[Data extracted from a collection]
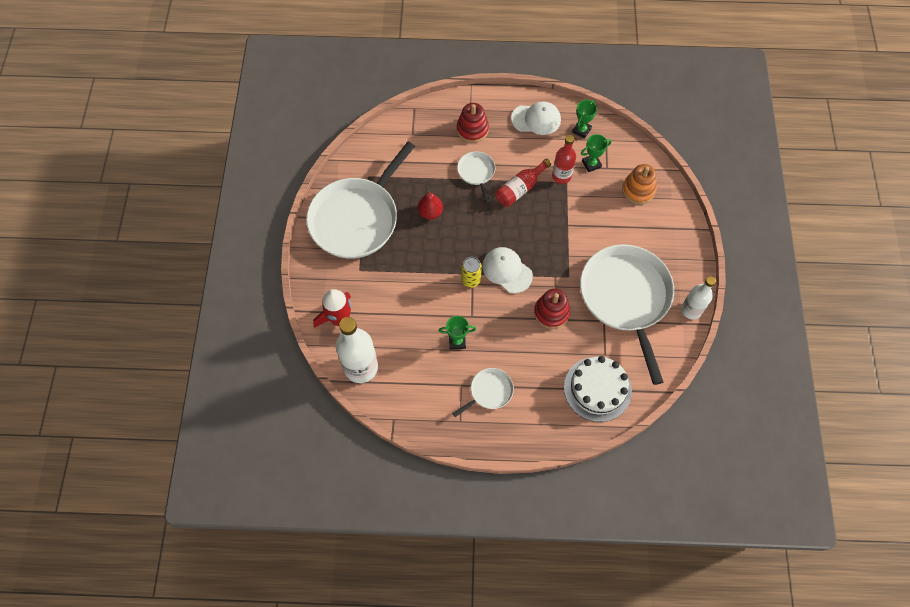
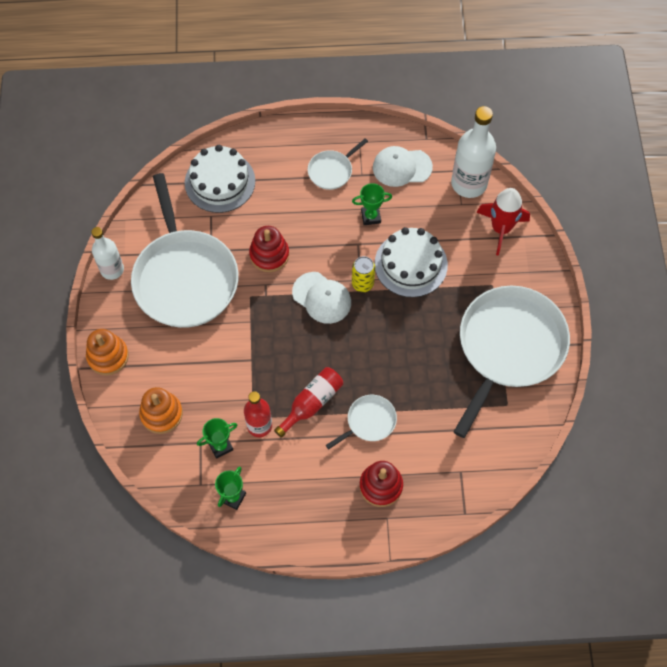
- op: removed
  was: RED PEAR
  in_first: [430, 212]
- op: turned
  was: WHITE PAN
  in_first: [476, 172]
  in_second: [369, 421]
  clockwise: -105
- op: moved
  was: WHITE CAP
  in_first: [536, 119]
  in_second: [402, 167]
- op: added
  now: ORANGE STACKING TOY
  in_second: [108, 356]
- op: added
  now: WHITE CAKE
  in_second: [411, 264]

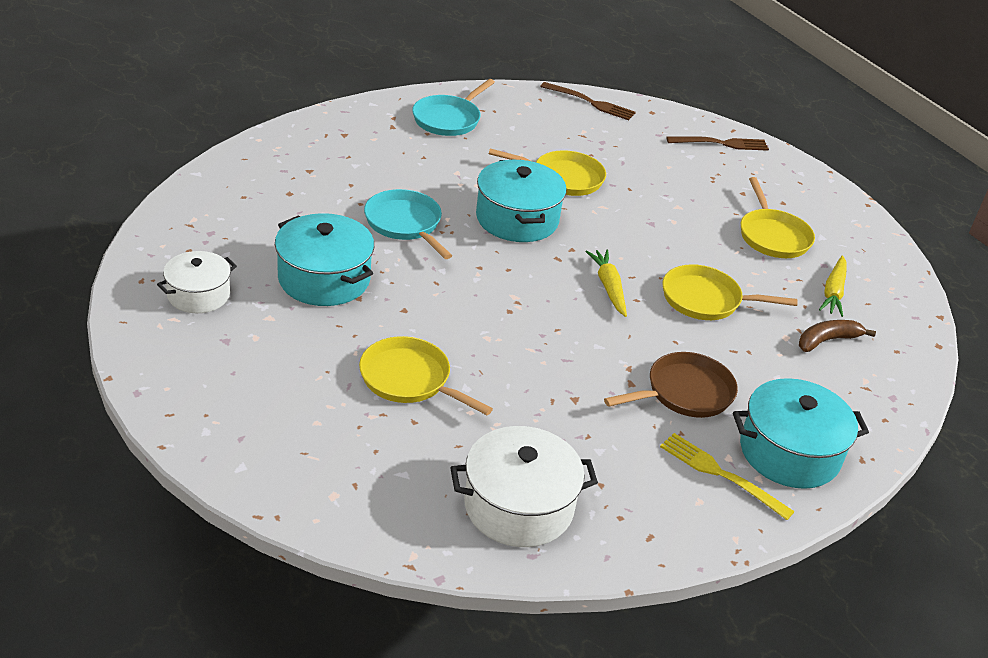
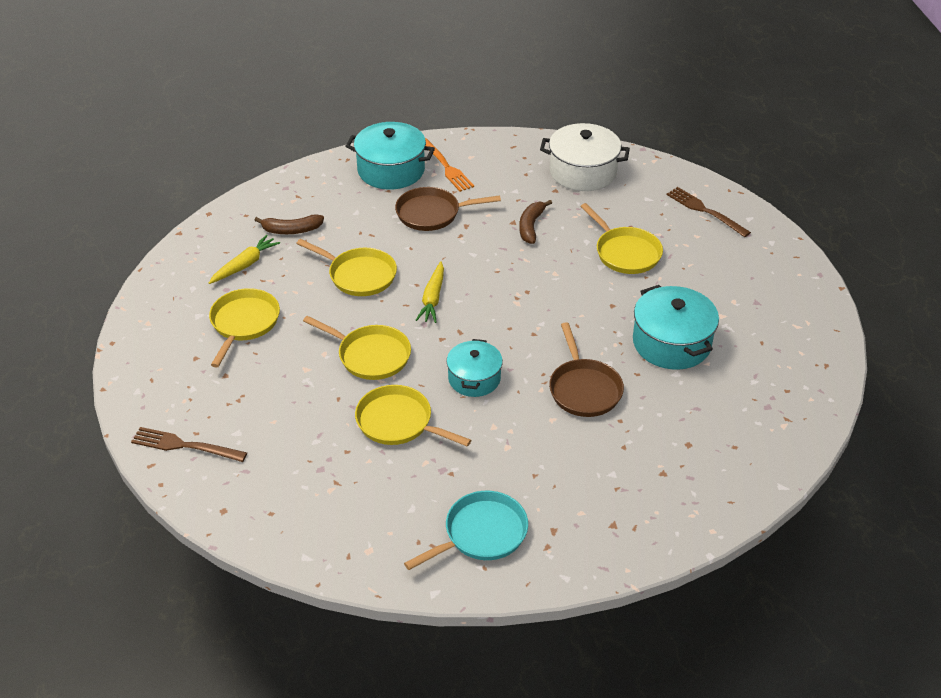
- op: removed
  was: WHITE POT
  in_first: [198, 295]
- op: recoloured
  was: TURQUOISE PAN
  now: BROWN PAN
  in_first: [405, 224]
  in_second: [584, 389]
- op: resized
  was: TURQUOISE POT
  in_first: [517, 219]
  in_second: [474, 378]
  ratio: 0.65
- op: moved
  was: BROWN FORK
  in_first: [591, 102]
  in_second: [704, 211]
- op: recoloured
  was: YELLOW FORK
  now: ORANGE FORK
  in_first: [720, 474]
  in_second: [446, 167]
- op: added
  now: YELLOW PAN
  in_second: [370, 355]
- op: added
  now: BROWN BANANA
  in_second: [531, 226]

#### Task details:
Verbatim output of the entries is required, with each image left out.

#### Exercise answer:
- op: removed
  was: RED PEAR
  in_first: [430, 212]
- op: turned
  was: WHITE PAN
  in_first: [476, 172]
  in_second: [369, 421]
  clockwise: -105
- op: moved
  was: WHITE CAP
  in_first: [536, 119]
  in_second: [402, 167]
- op: added
  now: ORANGE STACKING TOY
  in_second: [108, 356]
- op: added
  now: WHITE CAKE
  in_second: [411, 264]

- op: removed
  was: WHITE POT
  in_first: [198, 295]
- op: recoloured
  was: TURQUOISE PAN
  now: BROWN PAN
  in_first: [405, 224]
  in_second: [584, 389]
- op: resized
  was: TURQUOISE POT
  in_first: [517, 219]
  in_second: [474, 378]
  ratio: 0.65
- op: moved
  was: BROWN FORK
  in_first: [591, 102]
  in_second: [704, 211]
- op: recoloured
  was: YELLOW FORK
  now: ORANGE FORK
  in_first: [720, 474]
  in_second: [446, 167]
- op: added
  now: YELLOW PAN
  in_second: [370, 355]
- op: added
  now: BROWN BANANA
  in_second: [531, 226]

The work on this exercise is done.